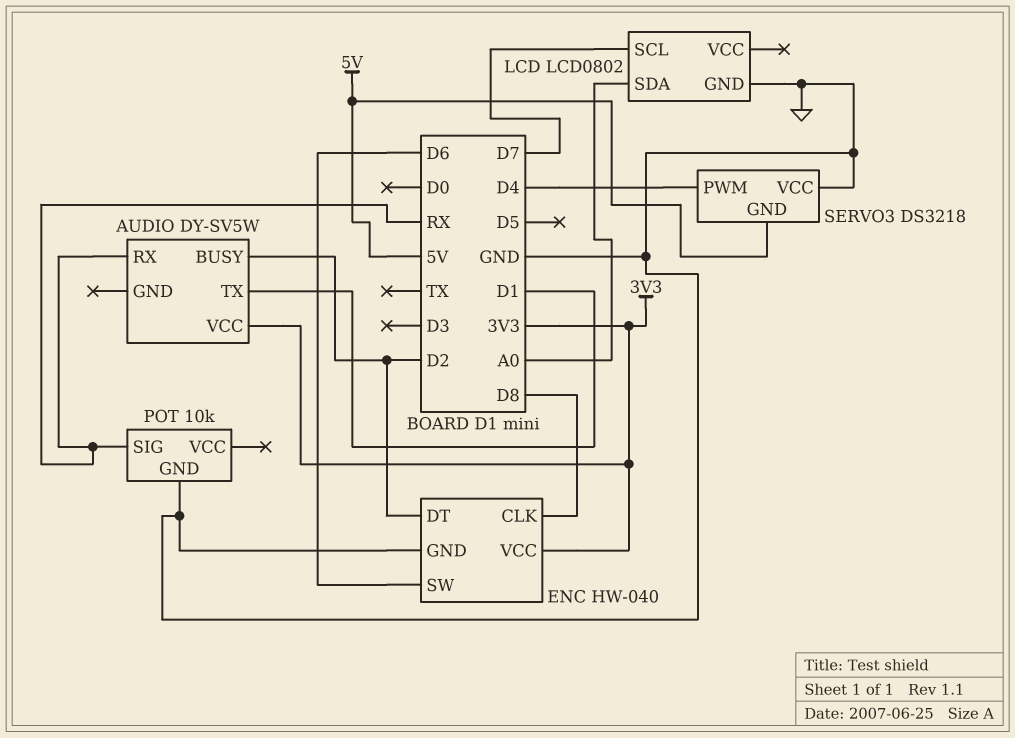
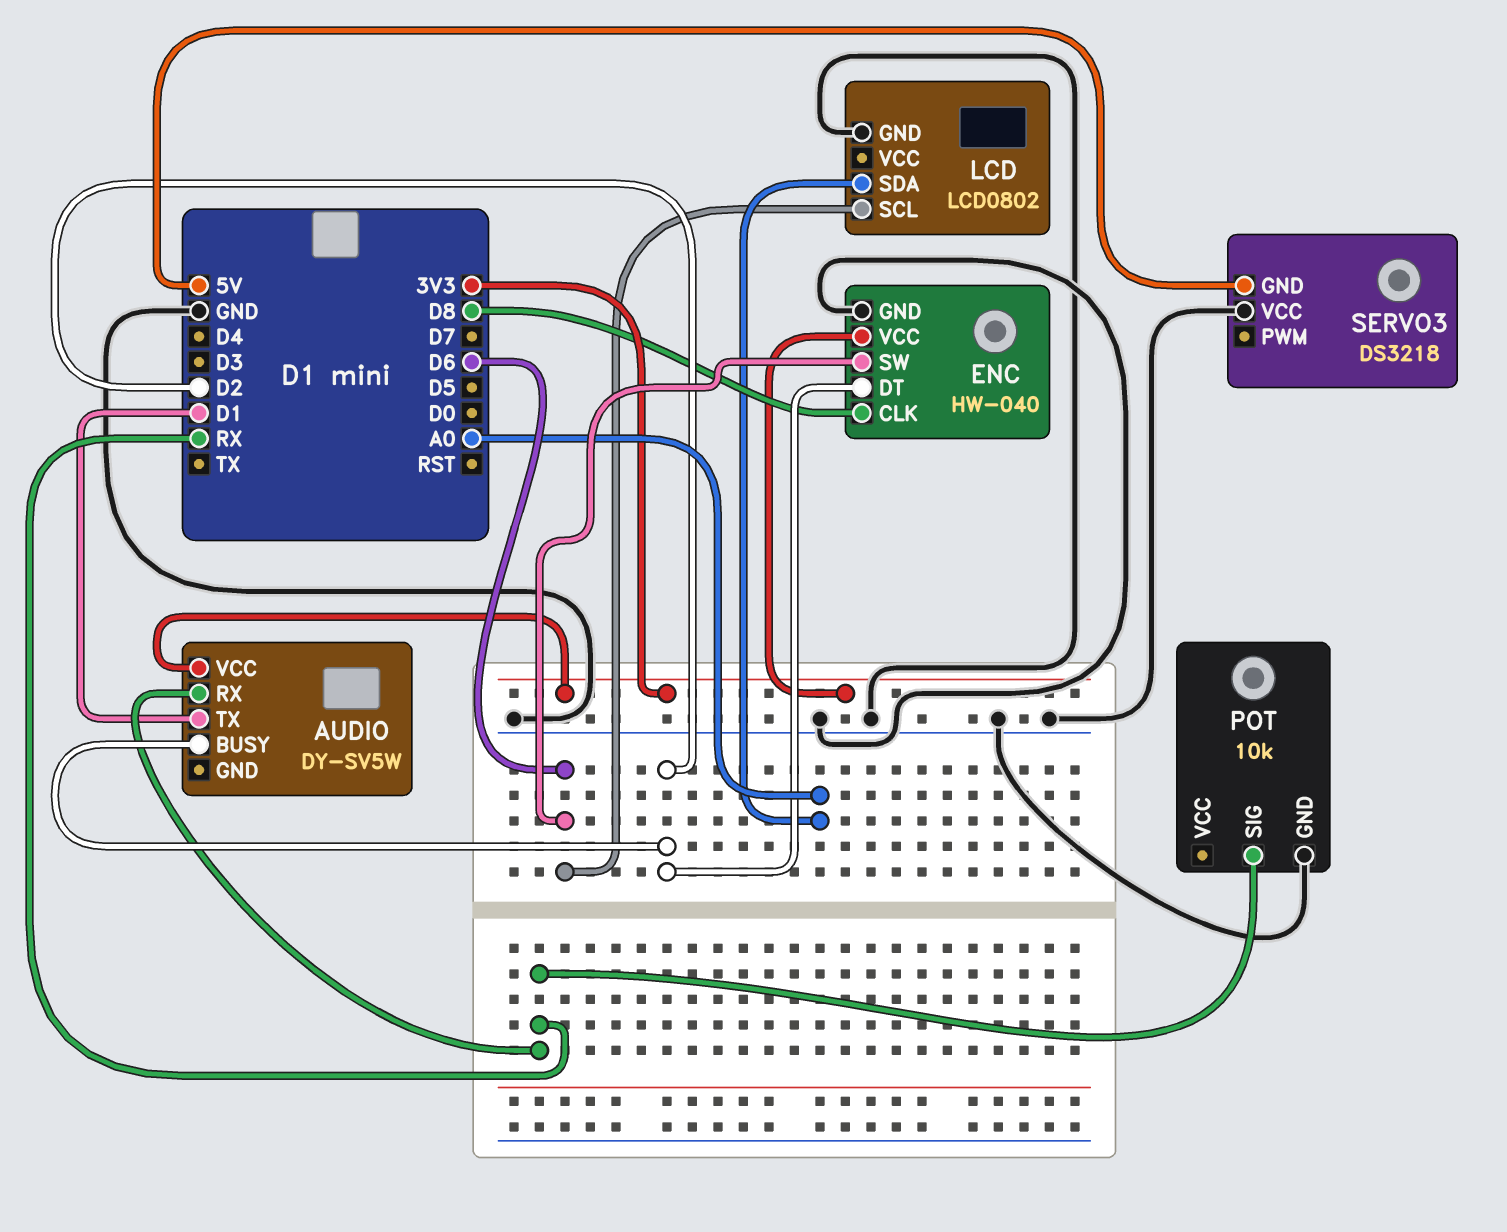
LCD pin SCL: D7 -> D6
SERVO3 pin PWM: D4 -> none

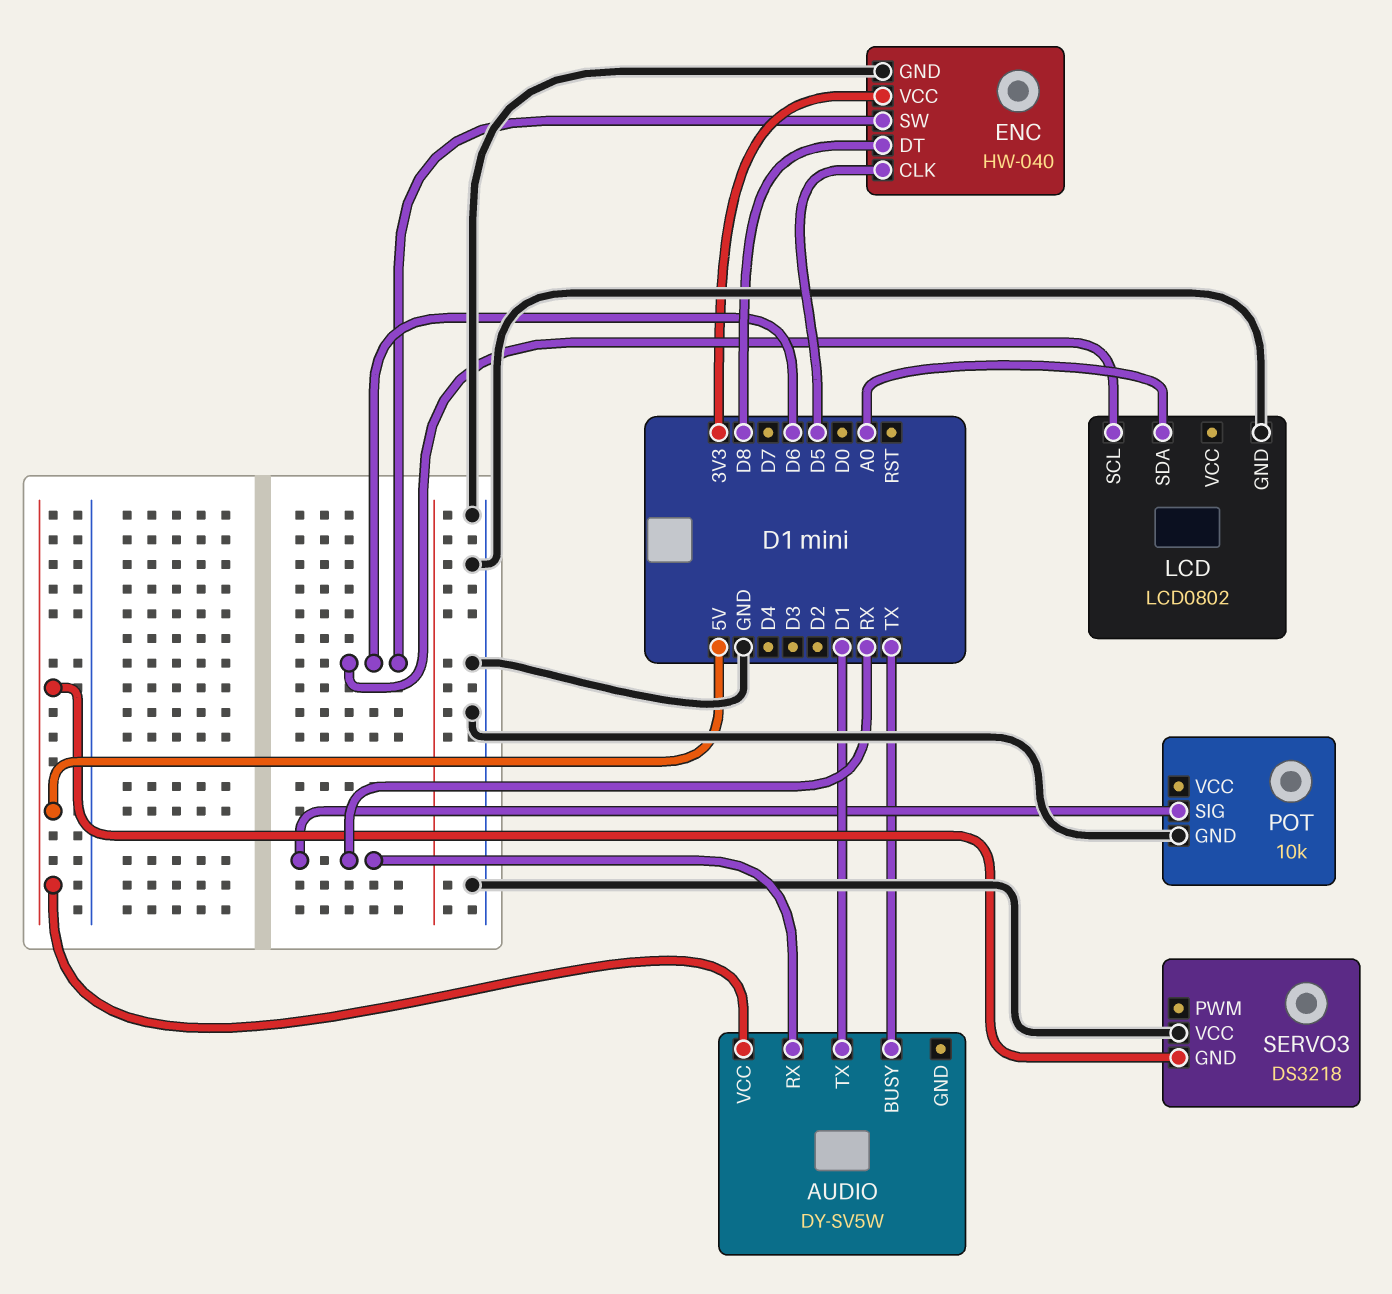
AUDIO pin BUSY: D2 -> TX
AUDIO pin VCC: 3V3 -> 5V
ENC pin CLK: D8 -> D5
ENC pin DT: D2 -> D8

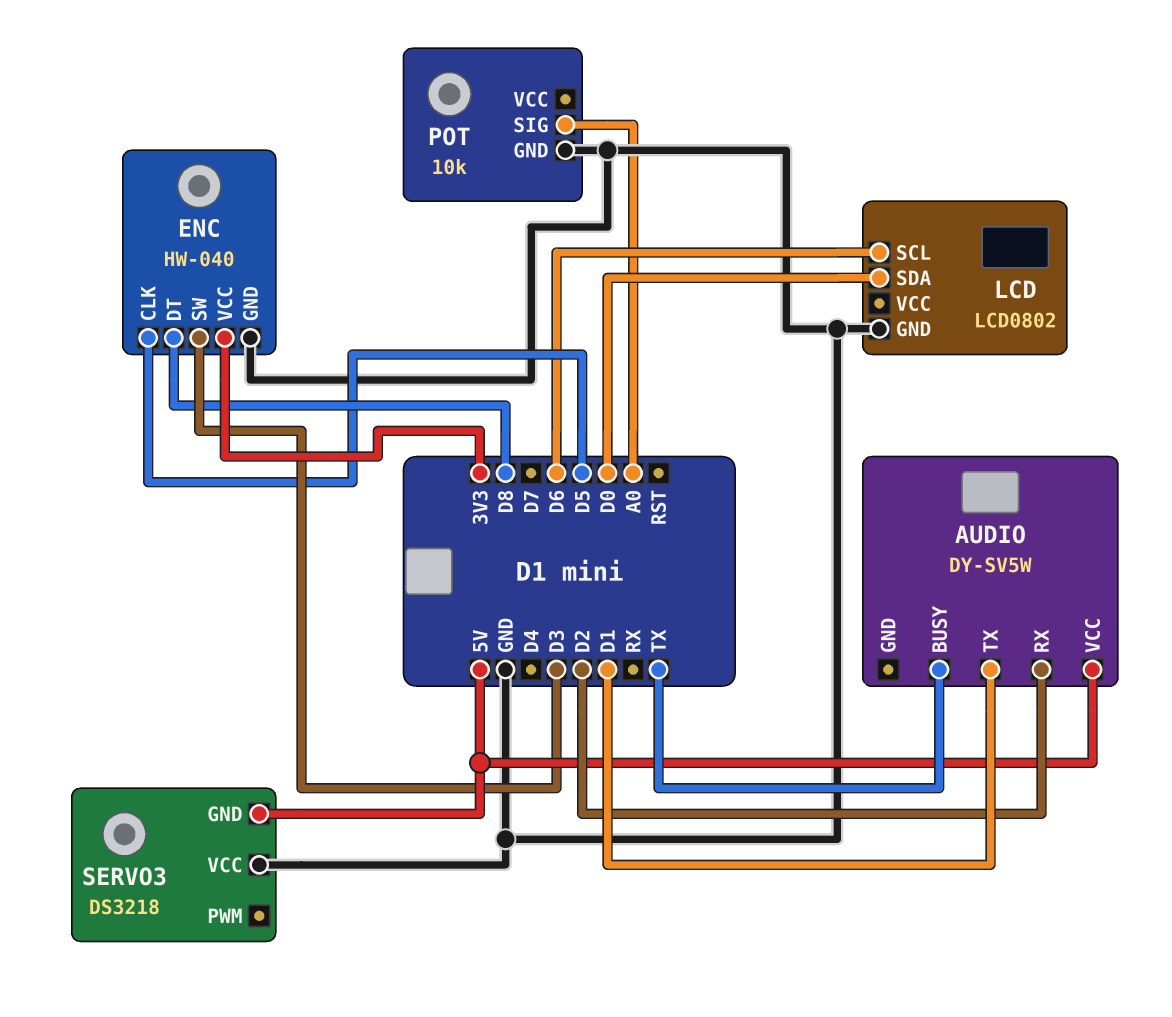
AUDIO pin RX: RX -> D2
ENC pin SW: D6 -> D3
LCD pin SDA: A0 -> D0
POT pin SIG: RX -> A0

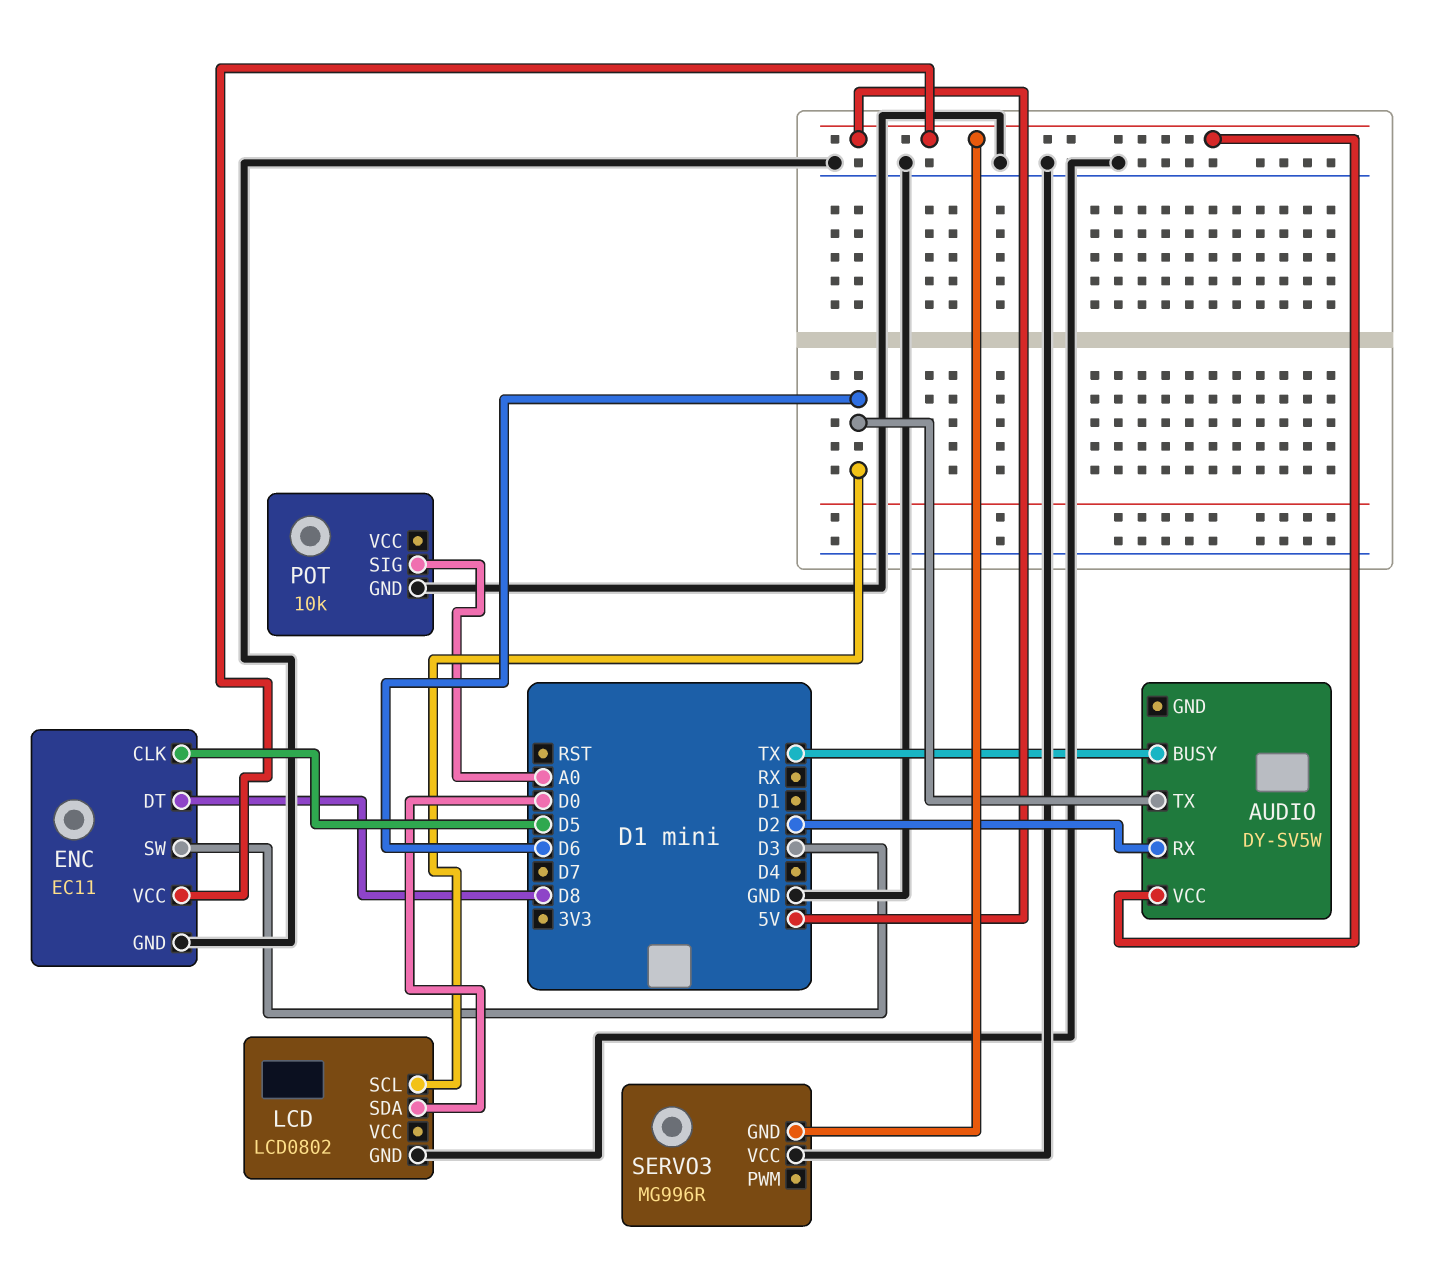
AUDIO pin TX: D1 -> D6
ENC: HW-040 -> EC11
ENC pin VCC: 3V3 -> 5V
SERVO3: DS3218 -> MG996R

★ ★ ★ ★

ASSIGNMENT: This task asks for the number of lines above that include the string "AUDIO". Respond with that number only.

TASK SOLUTION: 4